§ Task: Can you rewrite everything from the line containing "Detect every labelled" down to the end of the records, swapping "closed polygon" for "closed outline" and leaving the rest unchanged?
---------------
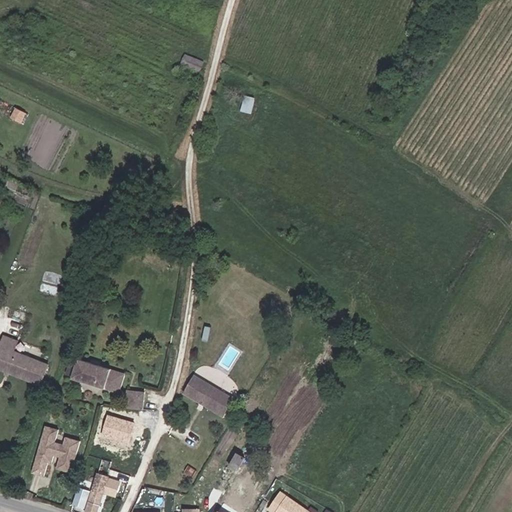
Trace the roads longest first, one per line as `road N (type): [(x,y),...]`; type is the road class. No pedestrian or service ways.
road 1 (track): [(123,511),(164,423),(177,368),(193,241),(180,185),(235,0)]
road 2 (track): [(0,163),(73,196),(125,205),(180,185)]
road 3 (track): [(217,67),(369,135)]
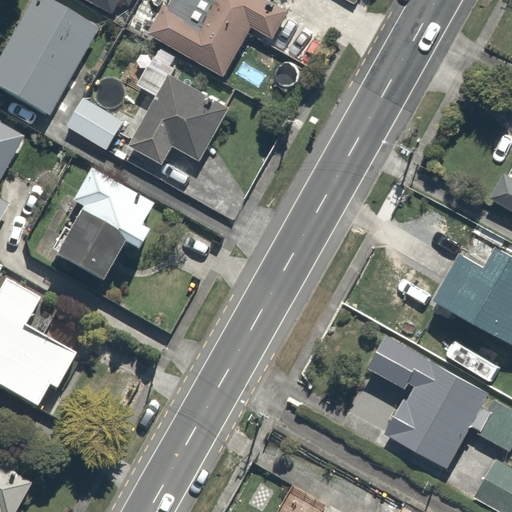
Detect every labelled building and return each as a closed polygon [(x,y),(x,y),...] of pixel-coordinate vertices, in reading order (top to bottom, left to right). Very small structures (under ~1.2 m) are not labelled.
[(99,29),(46,0),(33,0),(0,61),(0,91),(50,119),(99,29)] [(86,0),(110,13),(117,0),(118,0),(129,6),(132,0),(86,0)] [(168,0),(148,35),(220,76),(250,25),(272,37),(286,12),(265,0),(168,0)] [(233,110),(154,63),(138,88),(157,99),(128,148),(161,167),(173,147),(201,164),(233,110)] [(83,98),(67,127),(107,150),(124,121),(83,98)] [(0,214),(7,201),(0,197),(0,181),(24,134),(0,121),(0,214)] [(156,203),(92,167),(73,200),(84,206),(57,254),(104,280),(126,241),(139,248),(150,229),(143,225),(156,203)] [(511,170),(509,169),(492,197),(511,209),(511,170)] [(511,344),(511,252),(503,248),(488,273),(465,260),(440,305),(511,344)] [(0,383),(38,405),(50,383),(57,387),(77,352),(27,324),(42,297),(6,276),(0,286),(0,383)] [(495,393),(394,339),(376,374),(410,392),(387,435),(452,470),(475,427),(511,446),(511,411),(491,400),(495,393)] [(511,511),(511,469),(496,461),(476,497),(502,511),(511,511)] [(0,511),(15,511),(32,482),(0,464),(0,511)]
---------------
§ Result:
Detect every labelled building and return each as a closed outline [(x,y),(x,y),...] of pixel-coordinate vertices, in reading order (top to bottom, left to right). Very small structures (under ~1.2 m) are not labelled.
[(99,29),(46,0),(33,0),(0,61),(0,91),(50,119),(99,29)] [(86,0),(110,13),(117,0),(118,0),(129,6),(132,0),(86,0)] [(168,0),(148,35),(220,76),(250,25),(272,37),(286,12),(265,0),(168,0)] [(233,110),(154,63),(138,88),(157,99),(128,148),(161,167),(173,147),(201,164),(233,110)] [(83,98),(67,127),(107,150),(124,121),(83,98)] [(0,214),(7,201),(0,197),(0,181),(24,134),(0,121),(0,214)] [(156,203),(92,167),(73,200),(84,206),(57,254),(104,280),(126,241),(139,248),(150,229),(143,225),(156,203)] [(511,170),(509,169),(492,197),(511,209),(511,170)] [(511,344),(511,252),(503,248),(488,273),(465,260),(440,305),(511,344)] [(0,383),(38,405),(50,383),(57,387),(77,352),(27,324),(42,297),(6,276),(0,286),(0,383)] [(495,393),(394,339),(376,374),(410,392),(387,435),(452,470),(475,427),(511,446),(511,411),(491,400),(495,393)] [(511,511),(511,469),(496,461),(476,497),(502,511),(511,511)] [(0,511),(15,511),(32,482),(0,464),(0,511)]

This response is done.